▶ What this task involves:
Give back exactly the lines that run from the beginning of the entries to the line containing "RELAY1 pin IN1: D2 -> D3", both included, and nothing else.

Top of Records provided

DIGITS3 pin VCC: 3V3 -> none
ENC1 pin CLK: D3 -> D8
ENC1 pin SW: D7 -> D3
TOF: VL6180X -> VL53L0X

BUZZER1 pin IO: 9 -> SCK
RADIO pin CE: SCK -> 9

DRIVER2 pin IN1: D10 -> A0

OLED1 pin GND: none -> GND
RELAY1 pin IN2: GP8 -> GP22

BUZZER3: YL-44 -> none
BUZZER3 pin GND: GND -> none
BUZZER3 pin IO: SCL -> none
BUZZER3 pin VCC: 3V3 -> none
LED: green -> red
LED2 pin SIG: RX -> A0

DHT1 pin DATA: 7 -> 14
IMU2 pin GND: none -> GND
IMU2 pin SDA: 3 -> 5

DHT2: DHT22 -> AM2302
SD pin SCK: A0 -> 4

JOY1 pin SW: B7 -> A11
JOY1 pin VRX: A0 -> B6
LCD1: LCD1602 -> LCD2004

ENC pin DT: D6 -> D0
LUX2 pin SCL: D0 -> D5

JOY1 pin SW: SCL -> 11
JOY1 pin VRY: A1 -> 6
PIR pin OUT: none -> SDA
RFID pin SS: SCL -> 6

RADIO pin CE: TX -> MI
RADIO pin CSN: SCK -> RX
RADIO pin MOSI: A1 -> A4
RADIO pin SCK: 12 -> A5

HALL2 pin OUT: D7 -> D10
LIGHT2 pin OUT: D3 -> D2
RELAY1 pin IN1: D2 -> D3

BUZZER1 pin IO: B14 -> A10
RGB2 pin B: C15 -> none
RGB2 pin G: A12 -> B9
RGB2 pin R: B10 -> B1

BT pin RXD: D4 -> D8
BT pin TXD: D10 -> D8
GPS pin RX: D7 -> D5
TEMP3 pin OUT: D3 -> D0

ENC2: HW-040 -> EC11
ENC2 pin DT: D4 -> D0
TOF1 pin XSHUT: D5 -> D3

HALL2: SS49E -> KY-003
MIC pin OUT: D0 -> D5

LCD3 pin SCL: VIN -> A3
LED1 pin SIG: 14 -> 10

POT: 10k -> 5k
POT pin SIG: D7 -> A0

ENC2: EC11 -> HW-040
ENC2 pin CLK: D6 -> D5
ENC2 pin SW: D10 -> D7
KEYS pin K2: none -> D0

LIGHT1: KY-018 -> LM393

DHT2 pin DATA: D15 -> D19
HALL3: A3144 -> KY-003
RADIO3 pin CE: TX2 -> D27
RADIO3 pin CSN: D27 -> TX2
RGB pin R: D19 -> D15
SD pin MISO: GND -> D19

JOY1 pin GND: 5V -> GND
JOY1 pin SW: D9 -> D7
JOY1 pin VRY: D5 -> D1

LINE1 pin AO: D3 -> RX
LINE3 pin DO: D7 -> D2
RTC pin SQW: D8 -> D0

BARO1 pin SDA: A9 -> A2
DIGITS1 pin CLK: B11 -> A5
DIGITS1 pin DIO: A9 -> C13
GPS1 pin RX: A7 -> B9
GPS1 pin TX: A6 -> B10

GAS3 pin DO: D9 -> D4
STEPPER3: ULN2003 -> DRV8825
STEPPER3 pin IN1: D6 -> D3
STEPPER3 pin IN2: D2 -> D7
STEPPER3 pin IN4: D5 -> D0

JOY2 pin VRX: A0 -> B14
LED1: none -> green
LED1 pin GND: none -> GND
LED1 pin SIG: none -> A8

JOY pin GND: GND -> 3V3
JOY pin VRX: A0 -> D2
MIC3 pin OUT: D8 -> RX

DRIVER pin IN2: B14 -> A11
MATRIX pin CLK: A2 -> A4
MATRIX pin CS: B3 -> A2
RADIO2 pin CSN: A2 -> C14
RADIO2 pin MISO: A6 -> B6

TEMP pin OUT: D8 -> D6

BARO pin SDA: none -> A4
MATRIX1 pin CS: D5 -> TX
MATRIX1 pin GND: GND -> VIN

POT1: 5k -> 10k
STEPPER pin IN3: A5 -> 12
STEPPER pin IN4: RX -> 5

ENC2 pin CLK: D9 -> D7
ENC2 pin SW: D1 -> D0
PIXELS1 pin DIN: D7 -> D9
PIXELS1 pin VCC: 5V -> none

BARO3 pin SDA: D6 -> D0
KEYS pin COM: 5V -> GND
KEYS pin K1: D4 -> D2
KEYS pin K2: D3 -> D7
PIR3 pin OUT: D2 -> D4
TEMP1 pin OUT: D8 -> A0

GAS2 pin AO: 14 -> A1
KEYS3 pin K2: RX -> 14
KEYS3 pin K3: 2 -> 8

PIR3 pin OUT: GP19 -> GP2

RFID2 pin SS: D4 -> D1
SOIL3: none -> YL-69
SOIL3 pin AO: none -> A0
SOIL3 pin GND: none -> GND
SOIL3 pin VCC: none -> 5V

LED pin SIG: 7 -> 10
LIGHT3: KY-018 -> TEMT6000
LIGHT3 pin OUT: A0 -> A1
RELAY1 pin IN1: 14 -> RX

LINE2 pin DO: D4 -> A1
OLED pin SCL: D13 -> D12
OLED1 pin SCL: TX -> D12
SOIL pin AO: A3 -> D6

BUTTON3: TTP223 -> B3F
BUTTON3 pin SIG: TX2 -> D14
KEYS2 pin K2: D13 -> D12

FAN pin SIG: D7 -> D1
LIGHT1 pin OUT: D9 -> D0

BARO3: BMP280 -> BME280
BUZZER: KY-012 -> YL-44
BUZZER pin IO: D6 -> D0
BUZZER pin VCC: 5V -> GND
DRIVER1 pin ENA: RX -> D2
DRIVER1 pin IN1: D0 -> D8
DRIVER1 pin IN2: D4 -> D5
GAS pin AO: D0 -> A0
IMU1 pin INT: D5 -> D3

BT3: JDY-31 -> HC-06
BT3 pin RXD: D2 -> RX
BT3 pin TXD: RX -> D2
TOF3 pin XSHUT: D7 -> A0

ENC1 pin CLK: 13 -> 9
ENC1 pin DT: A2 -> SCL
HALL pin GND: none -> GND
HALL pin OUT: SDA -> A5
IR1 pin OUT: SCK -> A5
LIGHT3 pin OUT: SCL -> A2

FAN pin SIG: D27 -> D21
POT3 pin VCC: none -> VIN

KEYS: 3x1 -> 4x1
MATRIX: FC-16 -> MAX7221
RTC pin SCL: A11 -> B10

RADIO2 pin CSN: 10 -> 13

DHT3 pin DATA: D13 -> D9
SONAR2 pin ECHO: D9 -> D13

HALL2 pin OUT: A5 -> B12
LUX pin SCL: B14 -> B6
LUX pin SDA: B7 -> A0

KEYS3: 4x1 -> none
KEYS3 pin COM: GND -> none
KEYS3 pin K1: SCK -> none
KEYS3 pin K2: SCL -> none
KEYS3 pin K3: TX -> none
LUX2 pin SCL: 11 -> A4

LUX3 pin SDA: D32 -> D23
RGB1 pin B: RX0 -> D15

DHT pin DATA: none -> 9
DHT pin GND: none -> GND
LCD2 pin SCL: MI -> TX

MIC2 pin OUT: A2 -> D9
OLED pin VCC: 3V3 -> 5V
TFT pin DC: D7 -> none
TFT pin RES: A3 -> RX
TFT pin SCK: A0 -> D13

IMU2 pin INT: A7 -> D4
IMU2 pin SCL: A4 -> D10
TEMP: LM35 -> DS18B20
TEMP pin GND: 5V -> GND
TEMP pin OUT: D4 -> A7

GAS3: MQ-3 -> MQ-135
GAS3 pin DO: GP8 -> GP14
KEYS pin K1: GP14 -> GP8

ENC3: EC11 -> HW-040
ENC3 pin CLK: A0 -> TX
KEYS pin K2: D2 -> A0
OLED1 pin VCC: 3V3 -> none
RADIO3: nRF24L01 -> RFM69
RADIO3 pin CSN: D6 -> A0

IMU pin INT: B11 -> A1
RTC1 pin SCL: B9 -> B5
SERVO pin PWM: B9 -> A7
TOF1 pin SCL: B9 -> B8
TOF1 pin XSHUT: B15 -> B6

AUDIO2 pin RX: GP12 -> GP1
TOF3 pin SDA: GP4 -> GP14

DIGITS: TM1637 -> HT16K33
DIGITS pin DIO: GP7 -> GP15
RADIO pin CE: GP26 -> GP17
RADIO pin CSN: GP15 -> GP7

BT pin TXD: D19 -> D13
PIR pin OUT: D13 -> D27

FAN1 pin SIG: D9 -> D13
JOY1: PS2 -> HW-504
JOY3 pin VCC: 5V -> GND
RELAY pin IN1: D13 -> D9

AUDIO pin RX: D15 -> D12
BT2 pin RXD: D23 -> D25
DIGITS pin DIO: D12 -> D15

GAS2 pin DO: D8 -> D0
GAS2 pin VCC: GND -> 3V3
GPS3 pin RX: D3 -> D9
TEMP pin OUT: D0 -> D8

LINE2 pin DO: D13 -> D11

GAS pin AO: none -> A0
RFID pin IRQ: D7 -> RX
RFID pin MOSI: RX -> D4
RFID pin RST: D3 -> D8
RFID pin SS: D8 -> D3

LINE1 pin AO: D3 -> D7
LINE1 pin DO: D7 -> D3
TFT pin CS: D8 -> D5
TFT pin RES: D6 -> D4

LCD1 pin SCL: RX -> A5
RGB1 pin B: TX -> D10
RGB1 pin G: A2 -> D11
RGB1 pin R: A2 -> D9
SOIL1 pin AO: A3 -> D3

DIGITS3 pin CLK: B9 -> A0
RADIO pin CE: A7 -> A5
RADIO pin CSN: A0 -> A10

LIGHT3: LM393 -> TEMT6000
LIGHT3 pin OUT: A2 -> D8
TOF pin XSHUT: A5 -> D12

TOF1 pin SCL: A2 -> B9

Bottom of Records provided

▶ Solution to this task:
DIGITS3 pin VCC: 3V3 -> none
ENC1 pin CLK: D3 -> D8
ENC1 pin SW: D7 -> D3
TOF: VL6180X -> VL53L0X

BUZZER1 pin IO: 9 -> SCK
RADIO pin CE: SCK -> 9

DRIVER2 pin IN1: D10 -> A0

OLED1 pin GND: none -> GND
RELAY1 pin IN2: GP8 -> GP22

BUZZER3: YL-44 -> none
BUZZER3 pin GND: GND -> none
BUZZER3 pin IO: SCL -> none
BUZZER3 pin VCC: 3V3 -> none
LED: green -> red
LED2 pin SIG: RX -> A0

DHT1 pin DATA: 7 -> 14
IMU2 pin GND: none -> GND
IMU2 pin SDA: 3 -> 5

DHT2: DHT22 -> AM2302
SD pin SCK: A0 -> 4

JOY1 pin SW: B7 -> A11
JOY1 pin VRX: A0 -> B6
LCD1: LCD1602 -> LCD2004

ENC pin DT: D6 -> D0
LUX2 pin SCL: D0 -> D5

JOY1 pin SW: SCL -> 11
JOY1 pin VRY: A1 -> 6
PIR pin OUT: none -> SDA
RFID pin SS: SCL -> 6

RADIO pin CE: TX -> MI
RADIO pin CSN: SCK -> RX
RADIO pin MOSI: A1 -> A4
RADIO pin SCK: 12 -> A5

HALL2 pin OUT: D7 -> D10
LIGHT2 pin OUT: D3 -> D2
RELAY1 pin IN1: D2 -> D3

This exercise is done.